**Work instructions:**
Reproduce each line of the material exactly as it reads.
═════ Given records ═════
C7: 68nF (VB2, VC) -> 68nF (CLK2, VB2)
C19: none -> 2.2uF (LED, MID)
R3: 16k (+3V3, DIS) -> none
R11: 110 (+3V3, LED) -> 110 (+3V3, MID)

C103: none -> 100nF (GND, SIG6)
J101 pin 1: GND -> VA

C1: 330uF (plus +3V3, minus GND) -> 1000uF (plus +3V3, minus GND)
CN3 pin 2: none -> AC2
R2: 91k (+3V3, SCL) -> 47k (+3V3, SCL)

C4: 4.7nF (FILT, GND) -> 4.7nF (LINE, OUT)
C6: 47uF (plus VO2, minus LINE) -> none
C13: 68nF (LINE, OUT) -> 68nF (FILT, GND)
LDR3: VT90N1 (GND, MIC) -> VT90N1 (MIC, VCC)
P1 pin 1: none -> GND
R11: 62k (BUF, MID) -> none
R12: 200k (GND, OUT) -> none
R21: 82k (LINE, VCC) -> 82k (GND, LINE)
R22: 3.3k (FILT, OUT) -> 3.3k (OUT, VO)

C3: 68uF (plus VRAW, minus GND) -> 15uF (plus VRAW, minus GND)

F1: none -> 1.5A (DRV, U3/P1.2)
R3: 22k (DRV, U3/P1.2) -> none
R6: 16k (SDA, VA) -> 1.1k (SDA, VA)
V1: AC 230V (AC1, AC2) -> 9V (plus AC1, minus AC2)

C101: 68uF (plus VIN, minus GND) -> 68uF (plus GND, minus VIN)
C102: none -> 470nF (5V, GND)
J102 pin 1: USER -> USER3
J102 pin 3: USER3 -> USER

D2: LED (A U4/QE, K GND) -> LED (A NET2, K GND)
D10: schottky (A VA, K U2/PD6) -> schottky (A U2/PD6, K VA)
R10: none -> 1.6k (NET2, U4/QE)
═════
**Answer to this task:**
C7: 68nF (VB2, VC) -> 68nF (CLK2, VB2)
C19: none -> 2.2uF (LED, MID)
R3: 16k (+3V3, DIS) -> none
R11: 110 (+3V3, LED) -> 110 (+3V3, MID)

C103: none -> 100nF (GND, SIG6)
J101 pin 1: GND -> VA

C1: 330uF (plus +3V3, minus GND) -> 1000uF (plus +3V3, minus GND)
CN3 pin 2: none -> AC2
R2: 91k (+3V3, SCL) -> 47k (+3V3, SCL)

C4: 4.7nF (FILT, GND) -> 4.7nF (LINE, OUT)
C6: 47uF (plus VO2, minus LINE) -> none
C13: 68nF (LINE, OUT) -> 68nF (FILT, GND)
LDR3: VT90N1 (GND, MIC) -> VT90N1 (MIC, VCC)
P1 pin 1: none -> GND
R11: 62k (BUF, MID) -> none
R12: 200k (GND, OUT) -> none
R21: 82k (LINE, VCC) -> 82k (GND, LINE)
R22: 3.3k (FILT, OUT) -> 3.3k (OUT, VO)

C3: 68uF (plus VRAW, minus GND) -> 15uF (plus VRAW, minus GND)

F1: none -> 1.5A (DRV, U3/P1.2)
R3: 22k (DRV, U3/P1.2) -> none
R6: 16k (SDA, VA) -> 1.1k (SDA, VA)
V1: AC 230V (AC1, AC2) -> 9V (plus AC1, minus AC2)

C101: 68uF (plus VIN, minus GND) -> 68uF (plus GND, minus VIN)
C102: none -> 470nF (5V, GND)
J102 pin 1: USER -> USER3
J102 pin 3: USER3 -> USER

D2: LED (A U4/QE, K GND) -> LED (A NET2, K GND)
D10: schottky (A VA, K U2/PD6) -> schottky (A U2/PD6, K VA)
R10: none -> 1.6k (NET2, U4/QE)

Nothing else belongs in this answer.